- [Exercise details]
Where a line contains the word "apple", copy that line from the records below.
━━━━━ Dataset extract
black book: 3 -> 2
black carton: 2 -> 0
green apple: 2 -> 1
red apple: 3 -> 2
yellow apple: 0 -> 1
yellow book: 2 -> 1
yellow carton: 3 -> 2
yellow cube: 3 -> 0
━━━━━━━━━━
━━━━━ Dataset extract
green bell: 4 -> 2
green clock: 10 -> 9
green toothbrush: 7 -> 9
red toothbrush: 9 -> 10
━━━━━━━━━━
- [The answer]
green apple: 2 -> 1
red apple: 3 -> 2
yellow apple: 0 -> 1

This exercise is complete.